Set out the lines of the data below as a numbered list with blank lines omitted, beginning with the line containing "blue hexagon at" and continuing through the line containing "green ellipse at", and include no other lines.

TASK INPUT –
[start]

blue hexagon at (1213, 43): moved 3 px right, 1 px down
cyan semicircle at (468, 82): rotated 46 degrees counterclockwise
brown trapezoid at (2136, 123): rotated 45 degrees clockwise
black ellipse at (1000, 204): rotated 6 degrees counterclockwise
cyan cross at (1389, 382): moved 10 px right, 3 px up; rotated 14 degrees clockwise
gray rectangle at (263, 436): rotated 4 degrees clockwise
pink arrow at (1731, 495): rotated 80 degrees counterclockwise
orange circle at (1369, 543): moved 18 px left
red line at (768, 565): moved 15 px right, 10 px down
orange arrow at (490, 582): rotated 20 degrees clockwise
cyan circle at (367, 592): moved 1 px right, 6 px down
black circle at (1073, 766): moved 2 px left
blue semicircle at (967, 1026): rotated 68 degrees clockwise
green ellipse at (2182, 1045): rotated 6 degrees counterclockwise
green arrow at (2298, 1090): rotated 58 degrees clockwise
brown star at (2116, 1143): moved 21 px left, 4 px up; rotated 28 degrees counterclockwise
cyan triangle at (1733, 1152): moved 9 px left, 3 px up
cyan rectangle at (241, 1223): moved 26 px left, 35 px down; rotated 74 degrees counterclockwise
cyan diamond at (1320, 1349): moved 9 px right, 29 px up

[end]
[start]

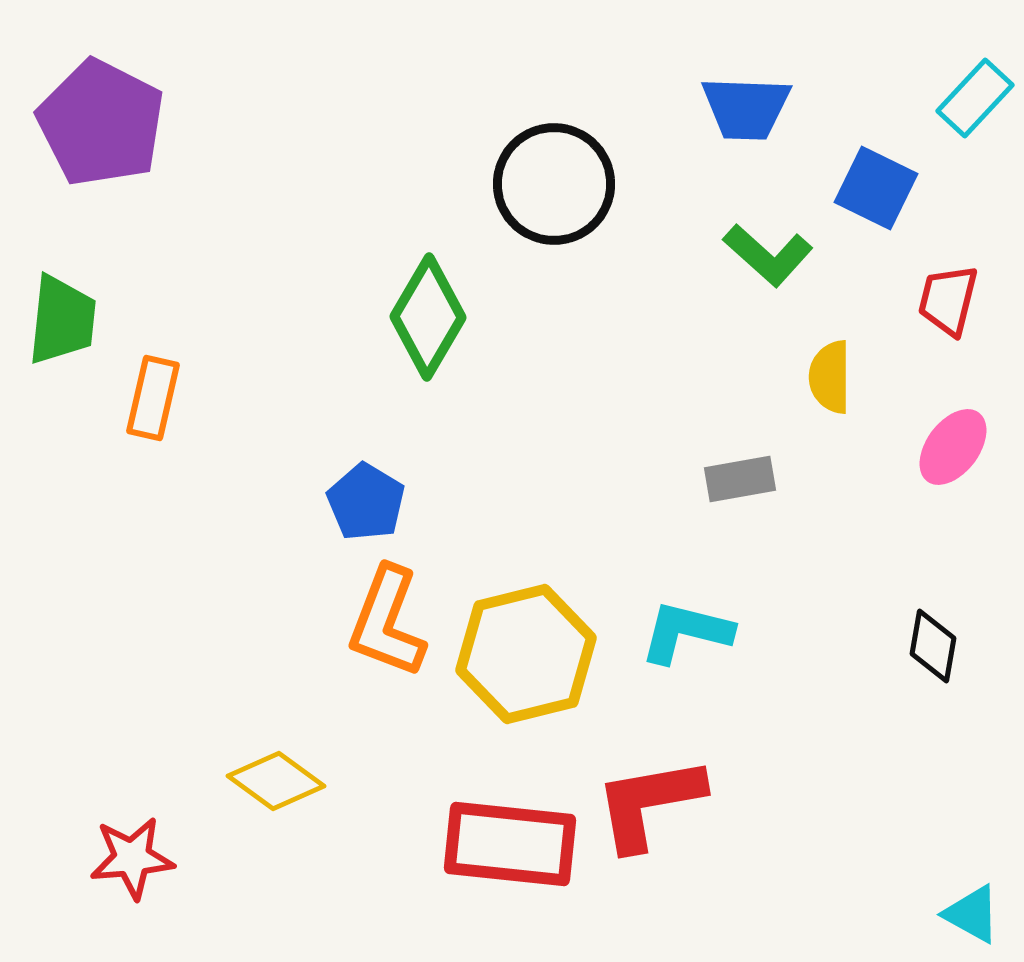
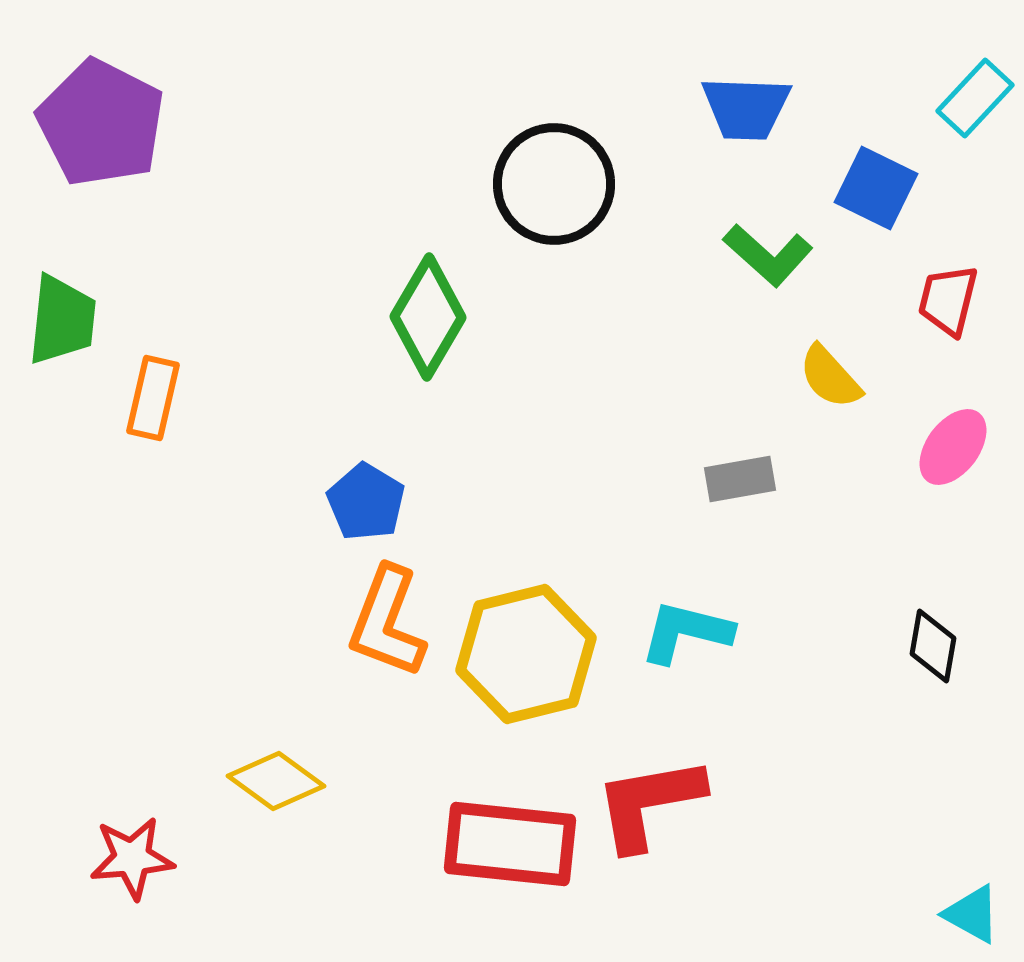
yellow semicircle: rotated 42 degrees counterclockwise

[end]
[start]

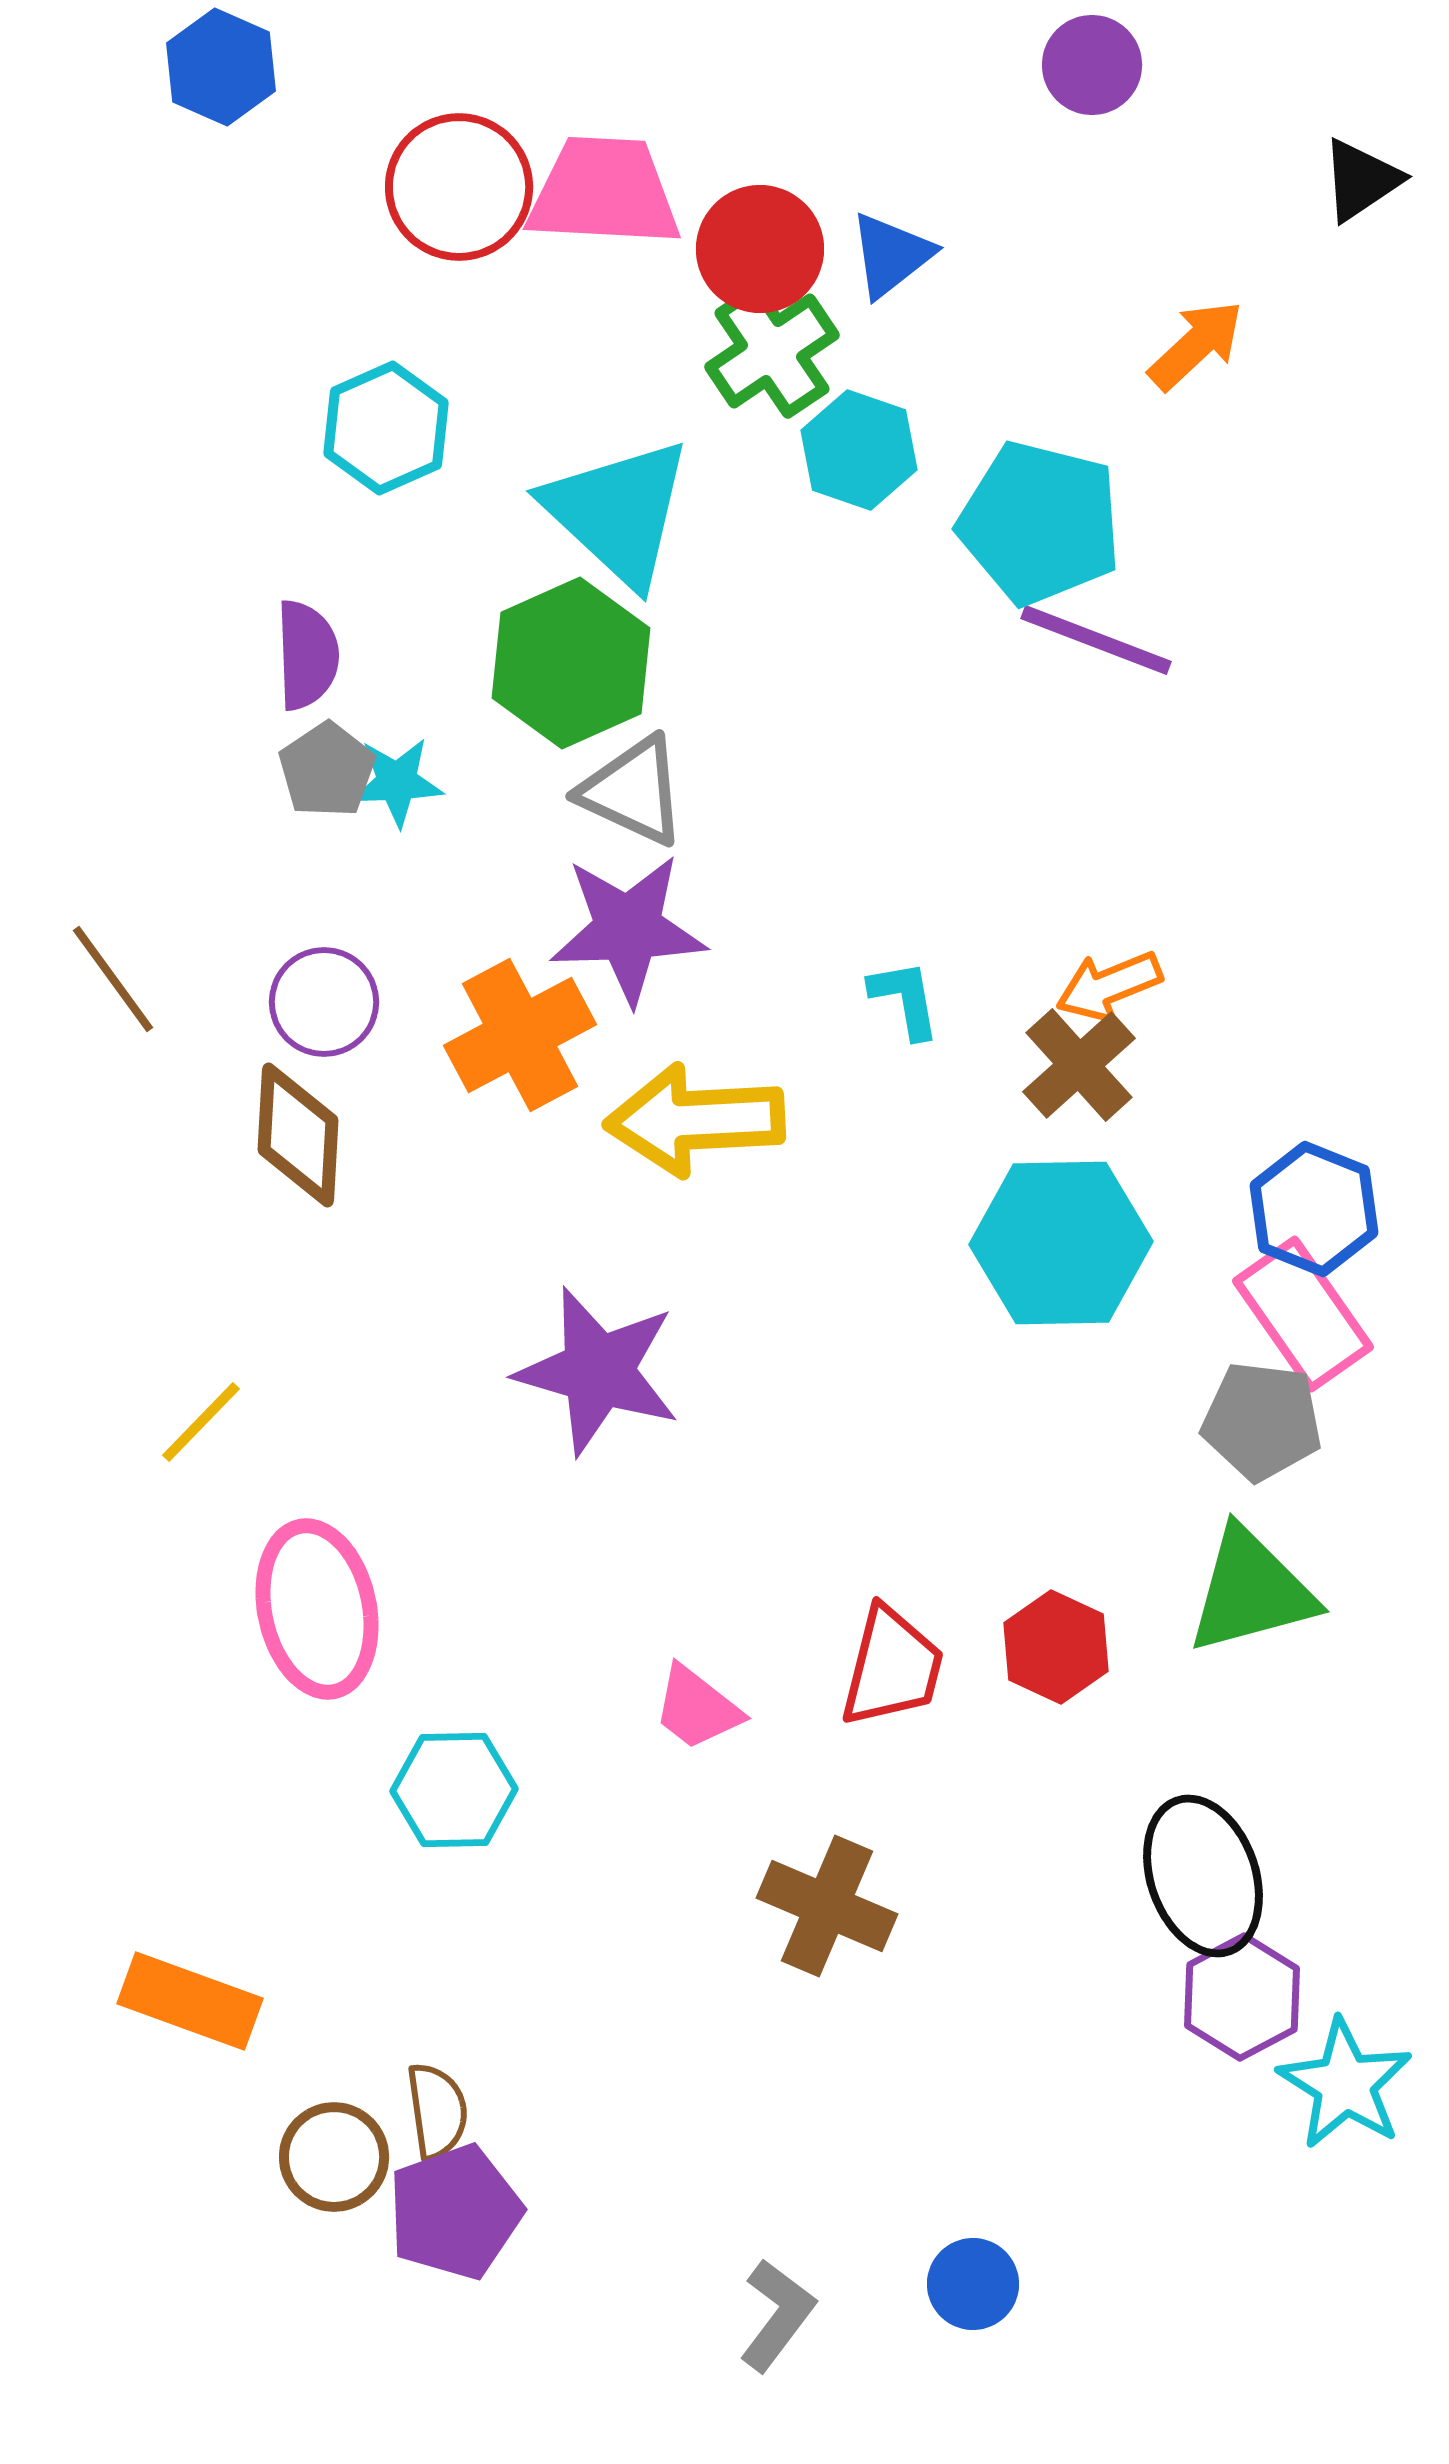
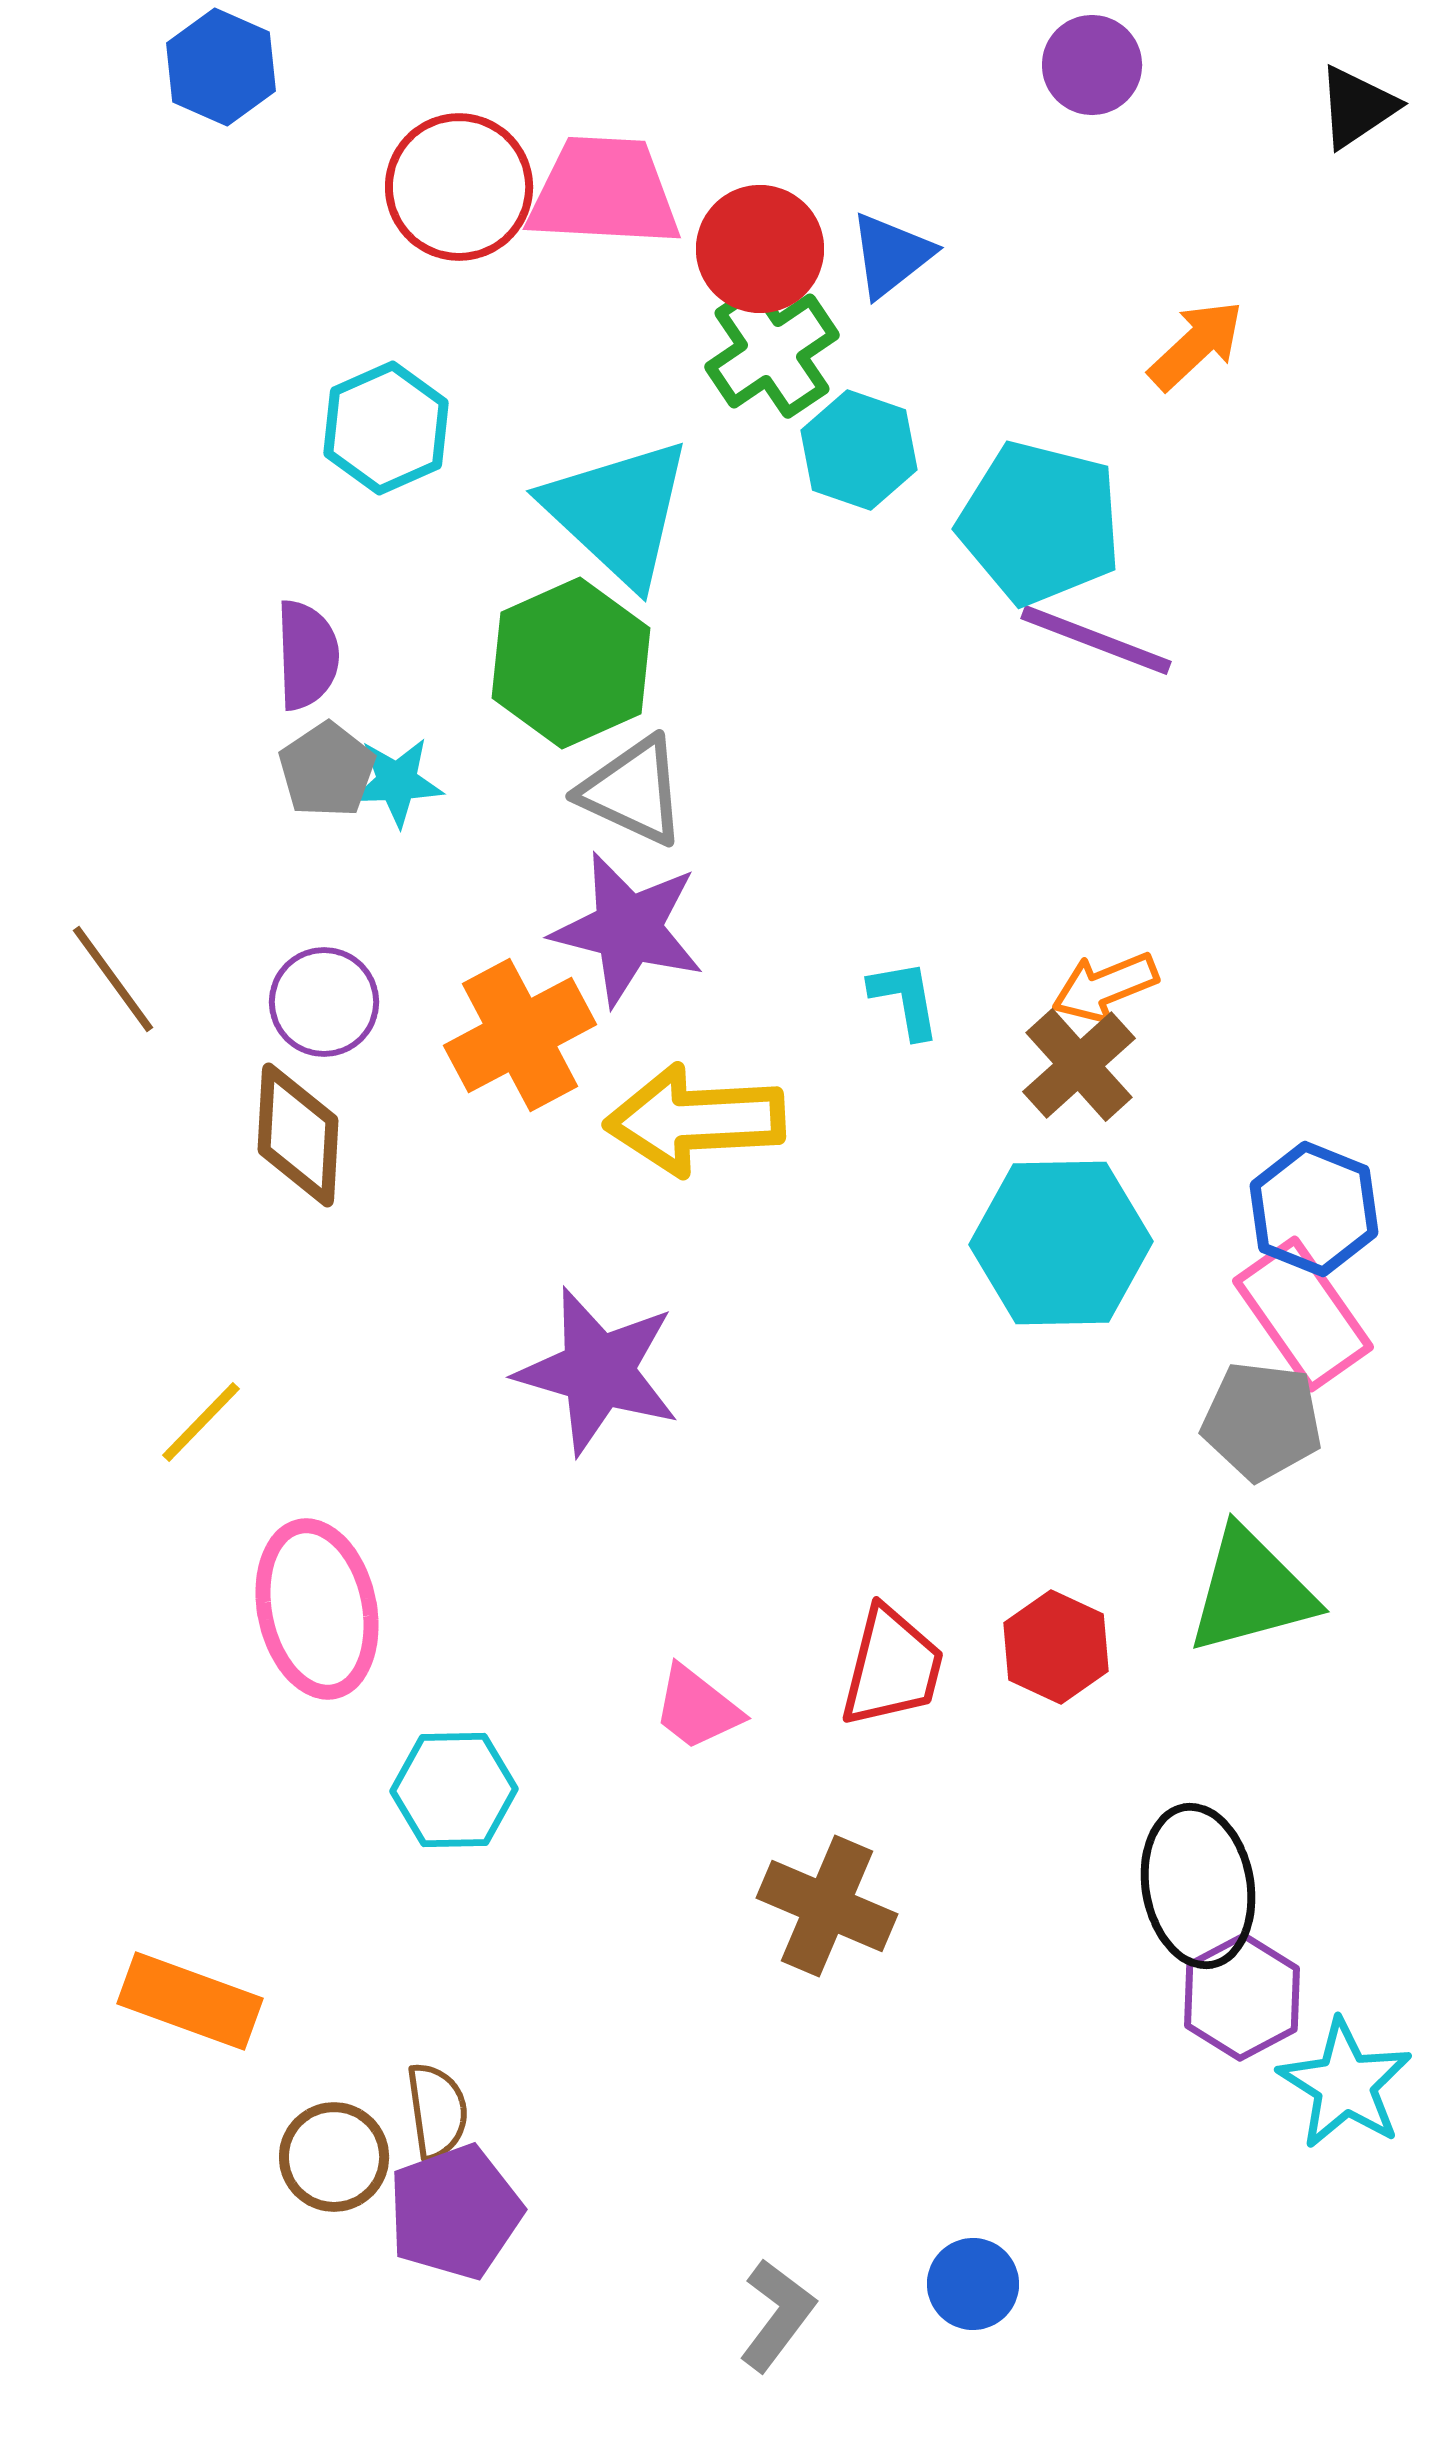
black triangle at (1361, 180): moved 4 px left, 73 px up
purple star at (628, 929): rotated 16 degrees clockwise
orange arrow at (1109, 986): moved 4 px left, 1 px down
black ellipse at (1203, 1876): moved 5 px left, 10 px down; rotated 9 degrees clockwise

[end]

FINAL RESULT –
1. blue hexagon at (1213, 43): moved 3 px right, 1 px down
2. cyan semicircle at (468, 82): rotated 46 degrees counterclockwise
3. brown trapezoid at (2136, 123): rotated 45 degrees clockwise
4. black ellipse at (1000, 204): rotated 6 degrees counterclockwise
5. cyan cross at (1389, 382): moved 10 px right, 3 px up; rotated 14 degrees clockwise
6. gray rectangle at (263, 436): rotated 4 degrees clockwise
7. pink arrow at (1731, 495): rotated 80 degrees counterclockwise
8. orange circle at (1369, 543): moved 18 px left
9. red line at (768, 565): moved 15 px right, 10 px down
10. orange arrow at (490, 582): rotated 20 degrees clockwise
11. cyan circle at (367, 592): moved 1 px right, 6 px down
12. black circle at (1073, 766): moved 2 px left
13. blue semicircle at (967, 1026): rotated 68 degrees clockwise
14. green ellipse at (2182, 1045): rotated 6 degrees counterclockwise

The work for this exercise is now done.